*** Opening EXERCISE DATA ***
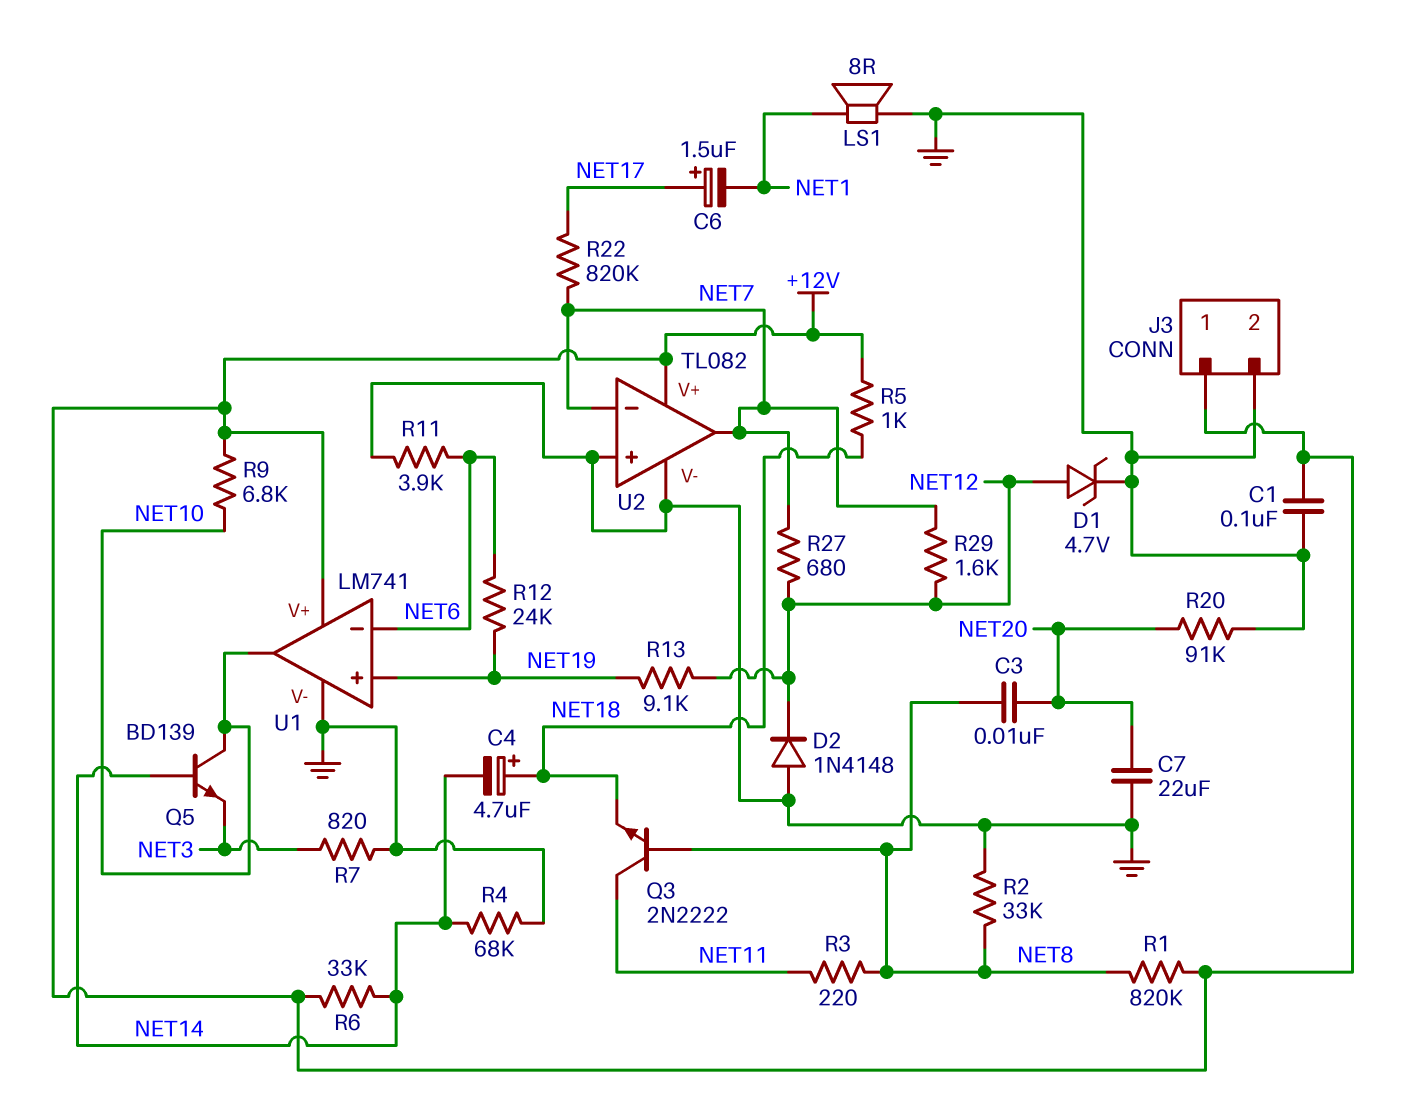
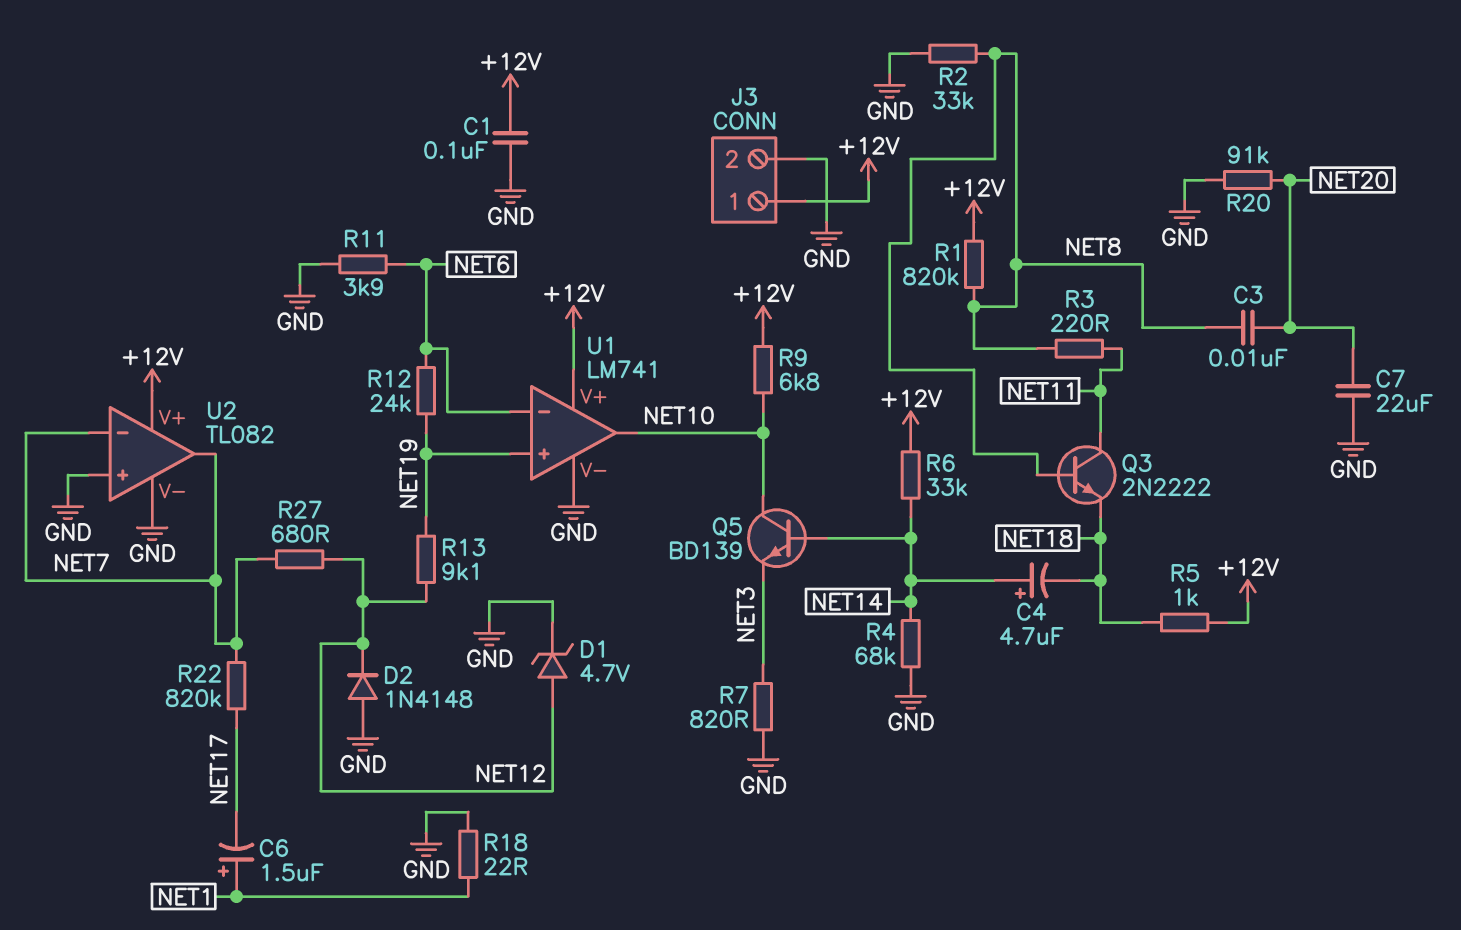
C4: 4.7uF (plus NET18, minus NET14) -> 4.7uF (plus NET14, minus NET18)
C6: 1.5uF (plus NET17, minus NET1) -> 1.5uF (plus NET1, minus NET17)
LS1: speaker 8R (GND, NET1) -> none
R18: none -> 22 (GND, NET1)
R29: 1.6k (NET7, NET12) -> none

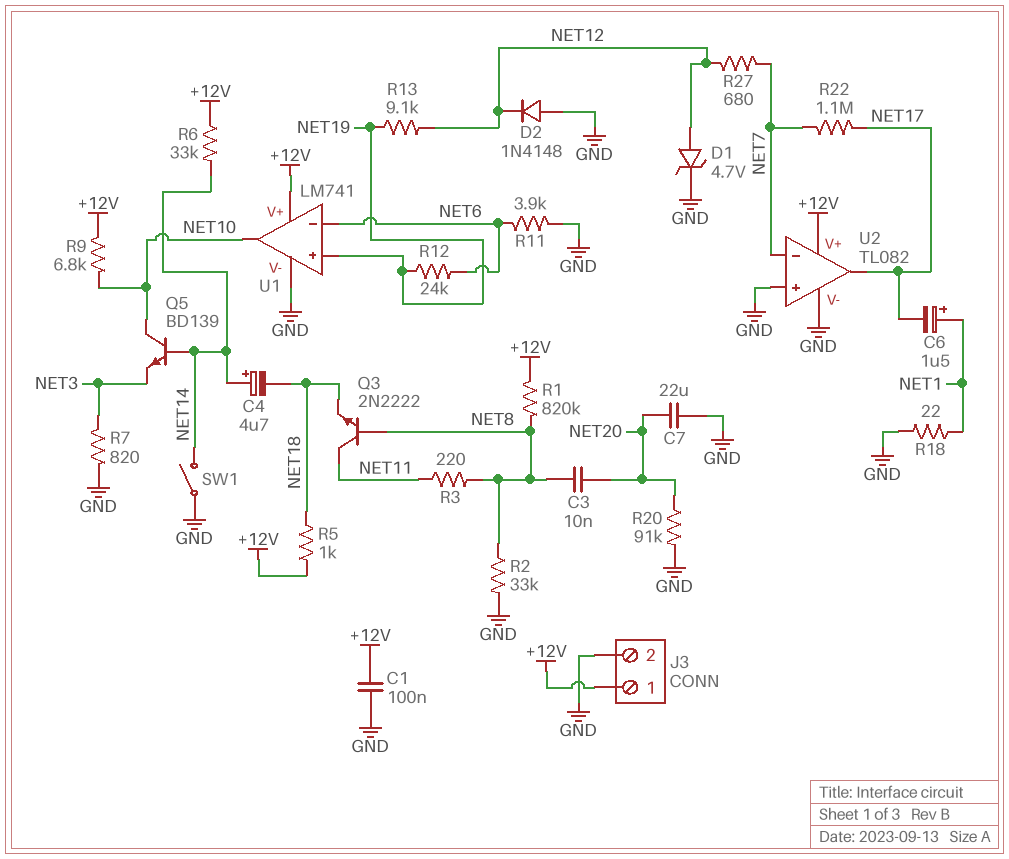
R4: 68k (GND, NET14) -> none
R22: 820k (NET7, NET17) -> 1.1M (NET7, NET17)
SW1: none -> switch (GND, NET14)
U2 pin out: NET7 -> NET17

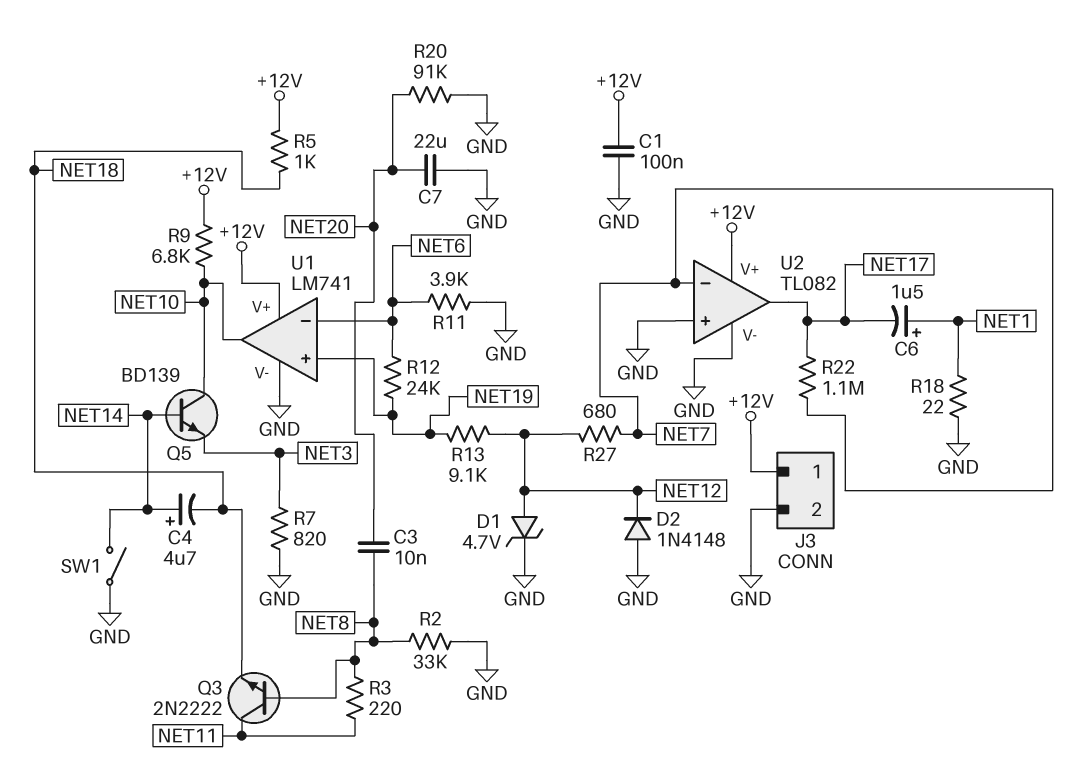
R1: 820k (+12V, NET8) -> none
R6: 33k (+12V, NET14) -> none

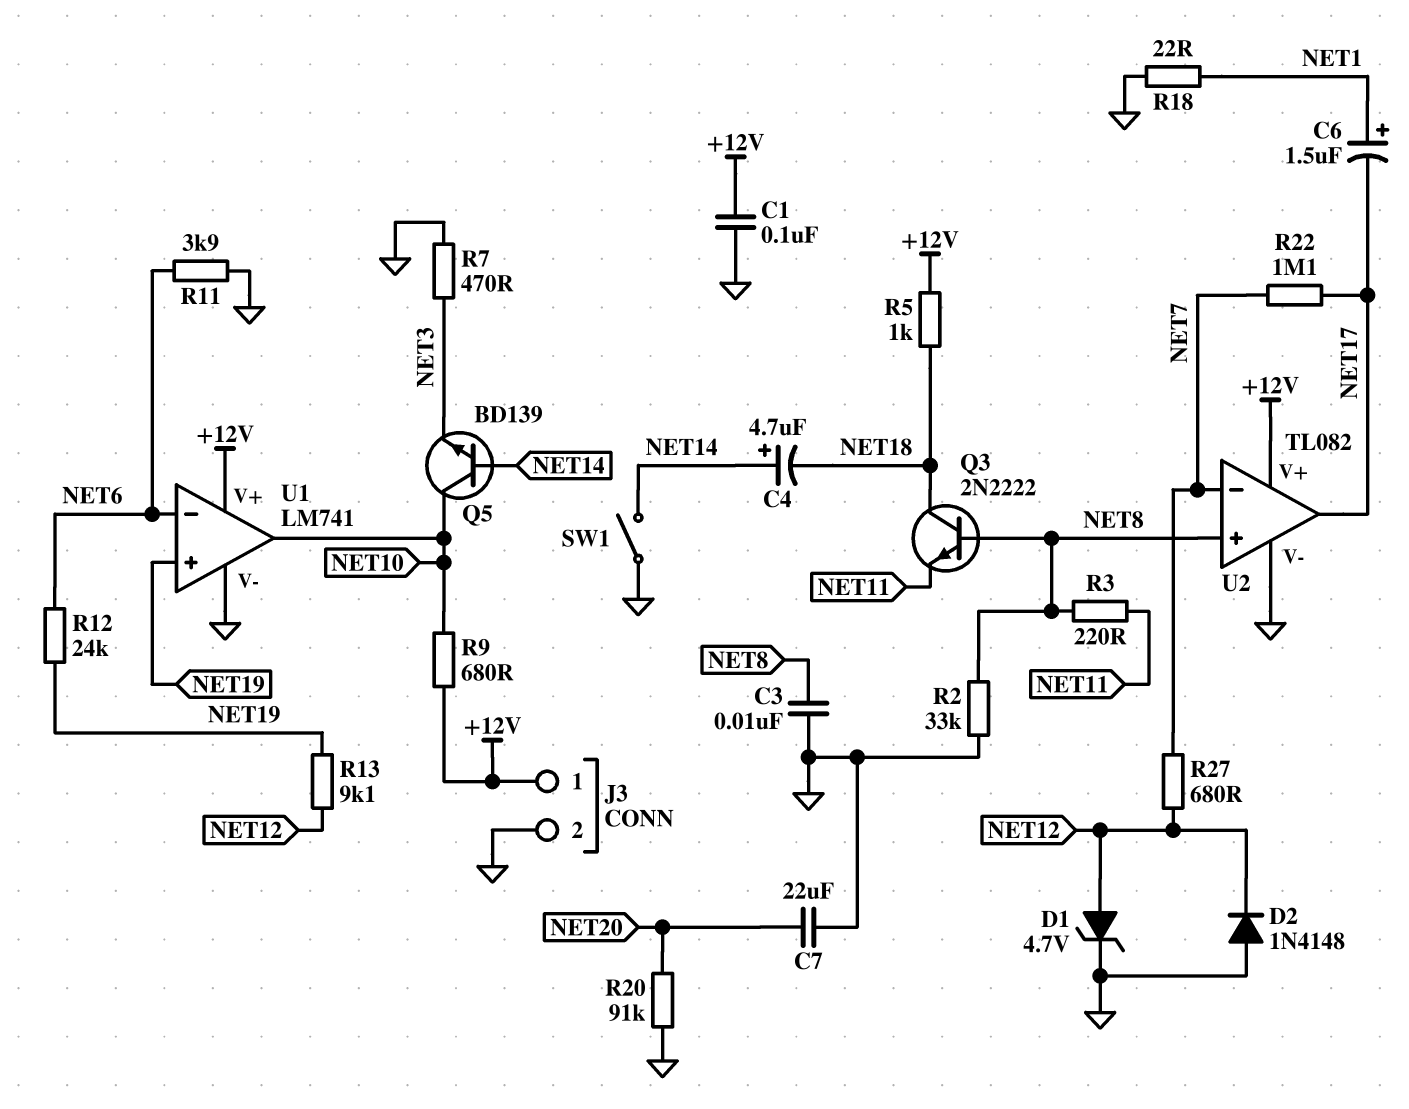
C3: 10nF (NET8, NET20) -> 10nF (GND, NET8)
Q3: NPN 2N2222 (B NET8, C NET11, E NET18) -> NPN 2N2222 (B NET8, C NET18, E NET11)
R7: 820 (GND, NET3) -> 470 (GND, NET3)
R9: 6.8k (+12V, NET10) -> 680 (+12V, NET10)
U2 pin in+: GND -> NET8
*** Closing EXERCISE DATA ***
> [PROBLEM TO SOLVE]: Leaving every picture aside, reproduce exactly the lines above from the one with "LS1: speaker 8R (GND, NET1) -> none" up to and including the one with "U2 pin out: NET7 -> NET17", and no others.

> [RESULT]:
LS1: speaker 8R (GND, NET1) -> none
R18: none -> 22 (GND, NET1)
R29: 1.6k (NET7, NET12) -> none

R4: 68k (GND, NET14) -> none
R22: 820k (NET7, NET17) -> 1.1M (NET7, NET17)
SW1: none -> switch (GND, NET14)
U2 pin out: NET7 -> NET17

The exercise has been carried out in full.